--- Data section Enclosed Below ---

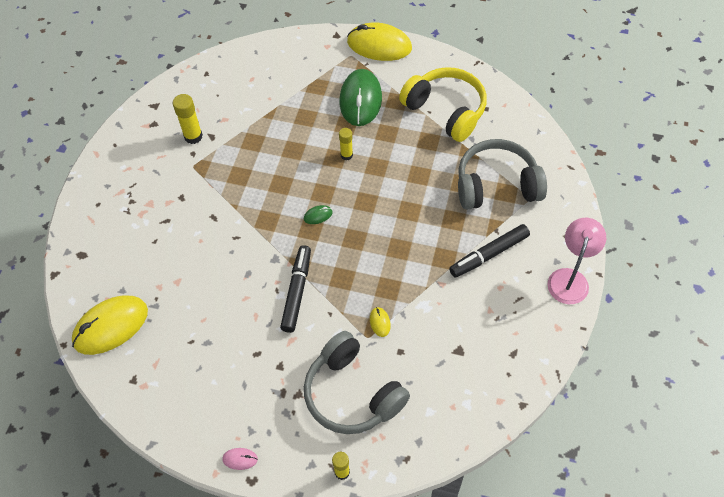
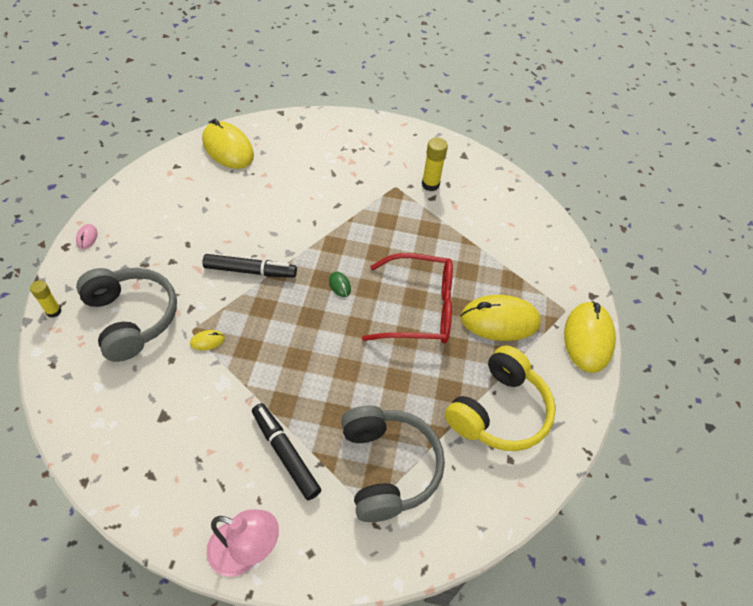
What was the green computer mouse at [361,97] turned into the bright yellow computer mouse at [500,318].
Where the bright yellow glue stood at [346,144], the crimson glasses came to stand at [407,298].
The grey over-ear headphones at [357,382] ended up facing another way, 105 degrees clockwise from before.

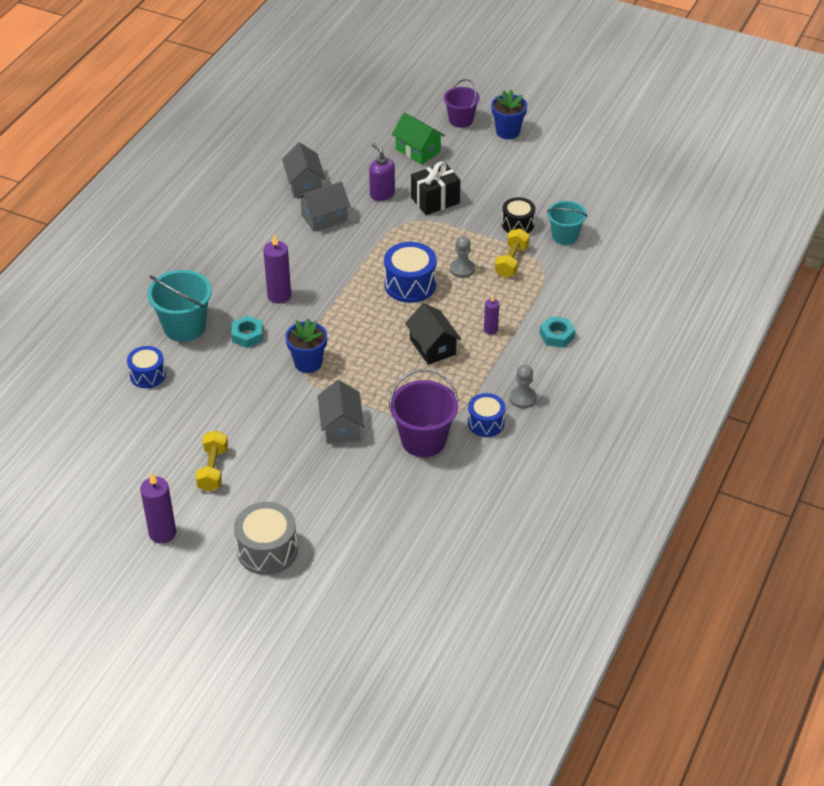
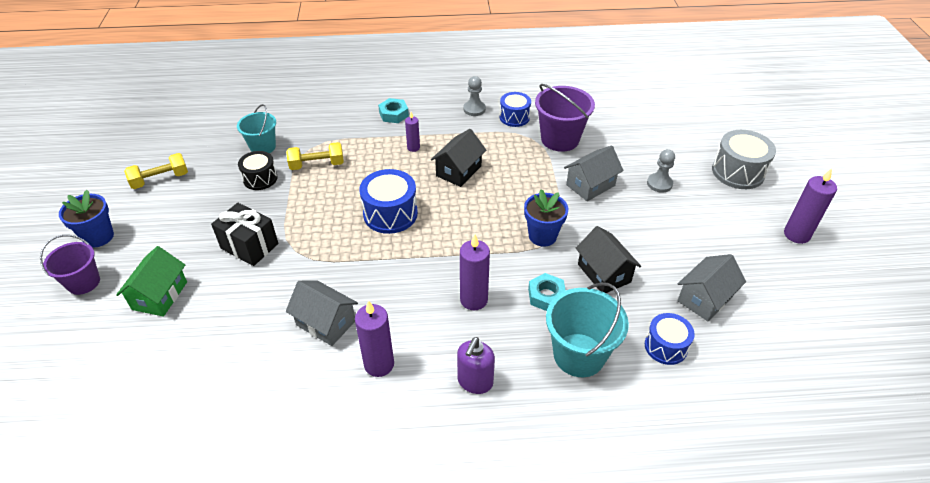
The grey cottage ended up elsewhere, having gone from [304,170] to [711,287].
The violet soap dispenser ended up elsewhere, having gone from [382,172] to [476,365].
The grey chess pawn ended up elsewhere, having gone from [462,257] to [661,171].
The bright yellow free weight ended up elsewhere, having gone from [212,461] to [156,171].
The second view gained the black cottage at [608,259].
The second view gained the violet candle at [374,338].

--- End of Enclosed Data section ---

Quote the data above exactly from the line with "The grey over-ear" to the line with "The bright yellow free", both ends counted, and nothing else. Pictures don't go in.

Reply:
The grey over-ear headphones at [357,382] ended up facing another way, 105 degrees clockwise from before.

The grey cottage ended up elsewhere, having gone from [304,170] to [711,287].
The violet soap dispenser ended up elsewhere, having gone from [382,172] to [476,365].
The grey chess pawn ended up elsewhere, having gone from [462,257] to [661,171].
The bright yellow free weight ended up elsewhere, having gone from [212,461] to [156,171].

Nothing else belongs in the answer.